● **Exercise**
Output word for word the lines from the one with "Someone took away the bright_orange_cake" to the final line of the data, both ends included, but skip the pictures.
•••
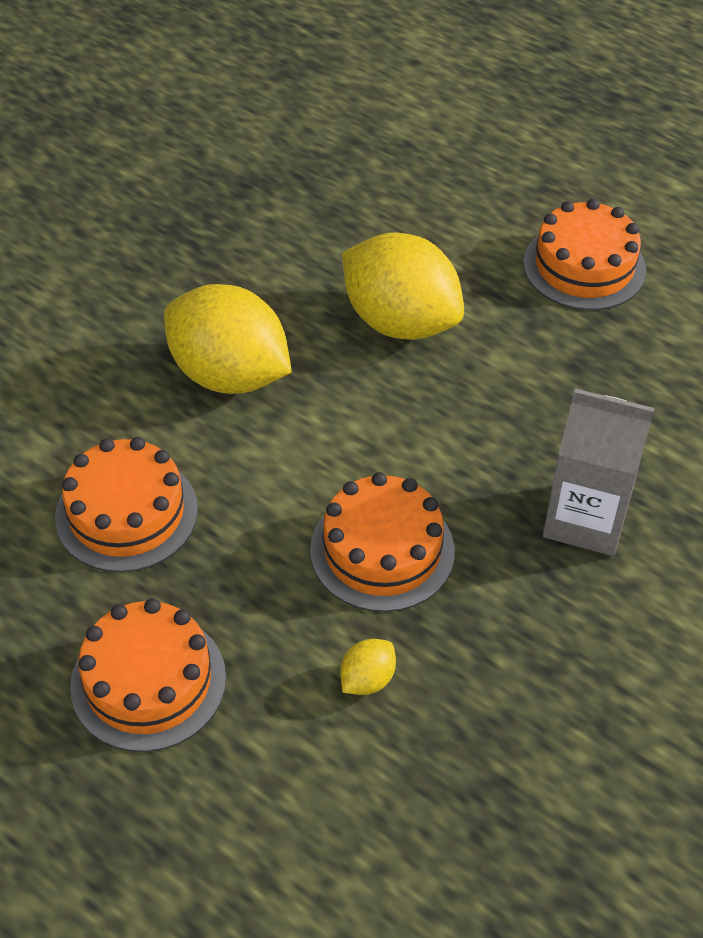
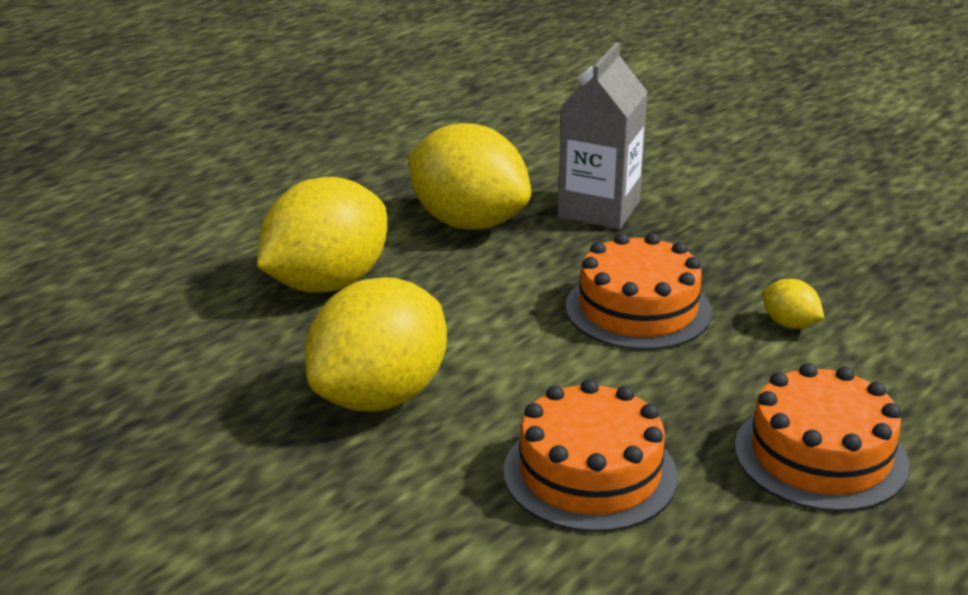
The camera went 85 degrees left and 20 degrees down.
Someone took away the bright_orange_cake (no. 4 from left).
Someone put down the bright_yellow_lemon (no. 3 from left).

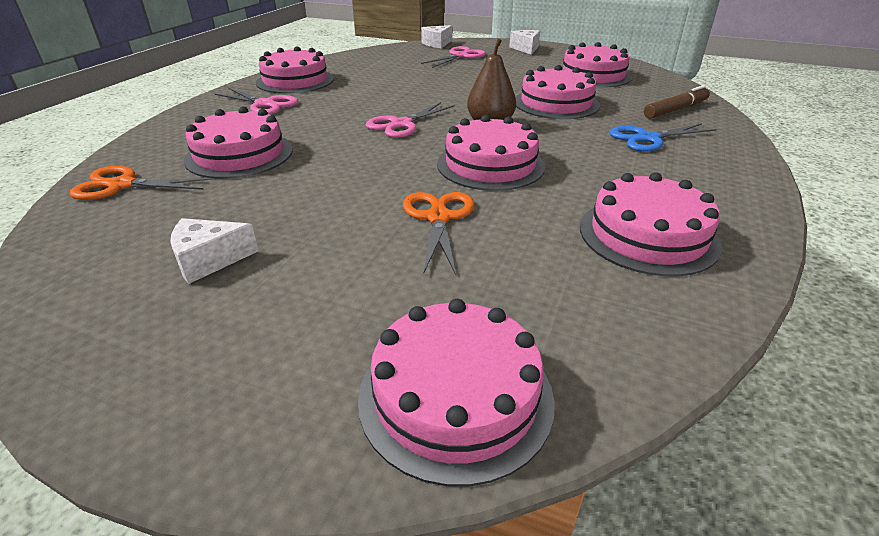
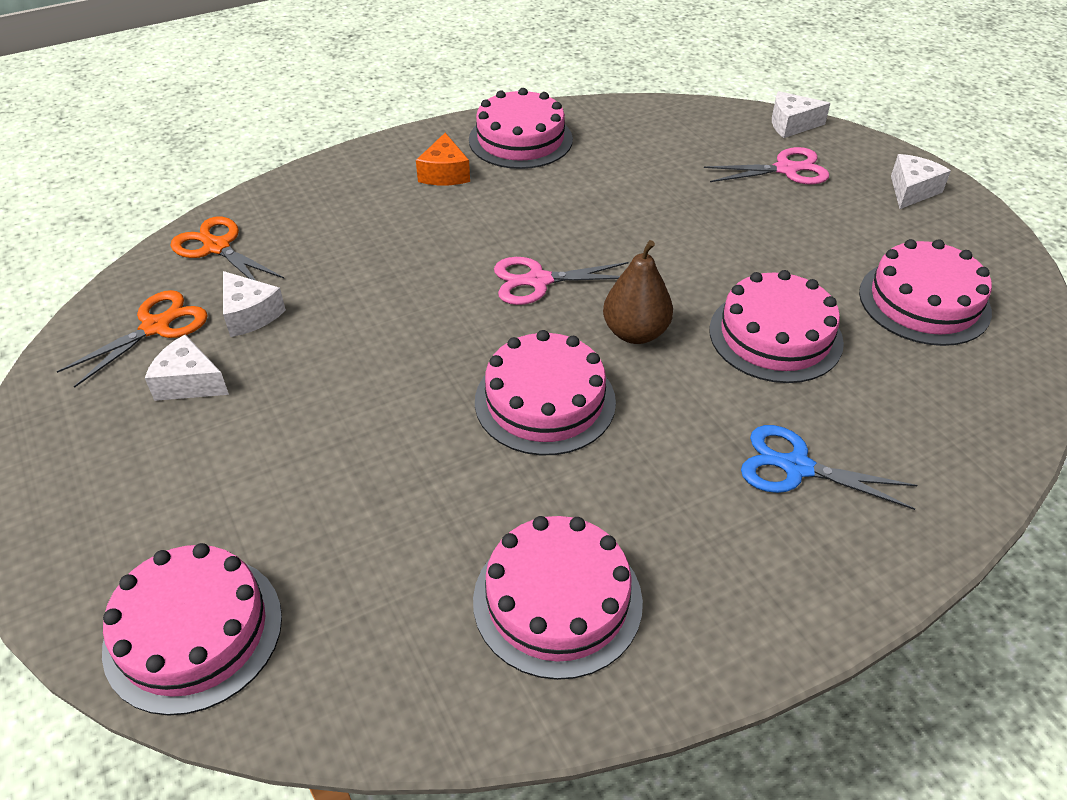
The camera went 40 degrees right and 10 degrees up.
Someone took away the russet_marker_pen.
Someone swapped the rosy_scissors (no. 1 from left) for the bright_orange_piece_of_cheese.
Someone took away the rosy_cake (no. 1 from left).
Someone carried the bright_orange_scissors (no. 2 from left in the first image).
Someone put down the white_piece_of_cheese (no. 2 from left).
•••
● **Answer space**
Someone took away the bright_orange_cake (no. 4 from left).
Someone put down the bright_yellow_lemon (no. 3 from left).

The camera went 40 degrees right and 10 degrees up.
Someone took away the russet_marker_pen.
Someone swapped the rosy_scissors (no. 1 from left) for the bright_orange_piece_of_cheese.
Someone took away the rosy_cake (no. 1 from left).
Someone carried the bright_orange_scissors (no. 2 from left in the first image).
Someone put down the white_piece_of_cheese (no. 2 from left).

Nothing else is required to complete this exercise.